Stored data ▸
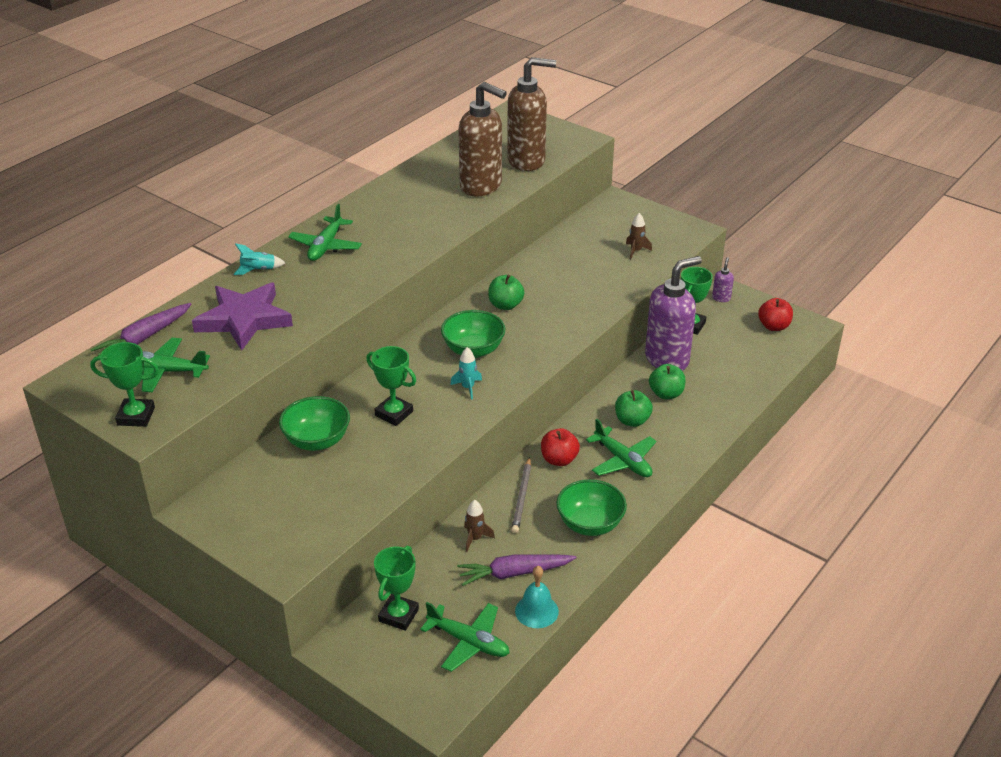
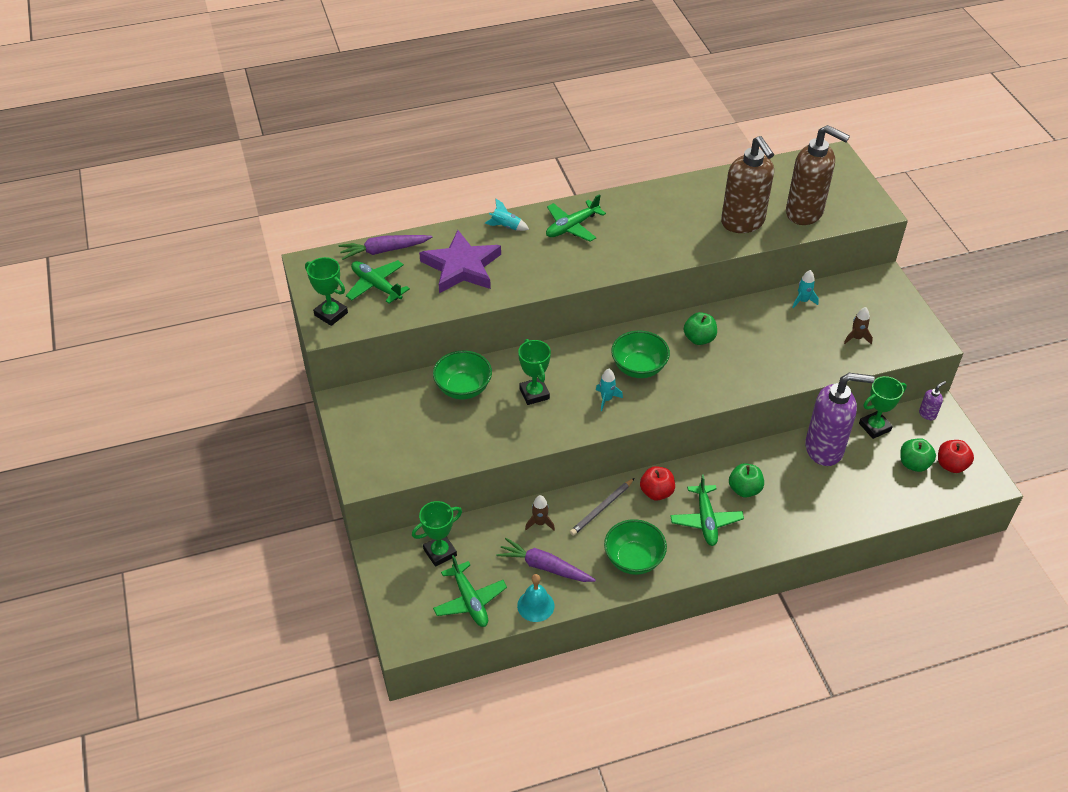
camera: 35 degrees right, 10 degrees up
(566, 242) = (803, 301): none -> turquoise rocket
(666, 394) = (794, 480): green apple -> green apple (914, 464)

Task goal ▸ Give back all of the material exactly, though without the images it contains.

Your response ▸
camera: 35 degrees right, 10 degrees up
(566, 242) = (803, 301): none -> turquoise rocket
(666, 394) = (794, 480): green apple -> green apple (914, 464)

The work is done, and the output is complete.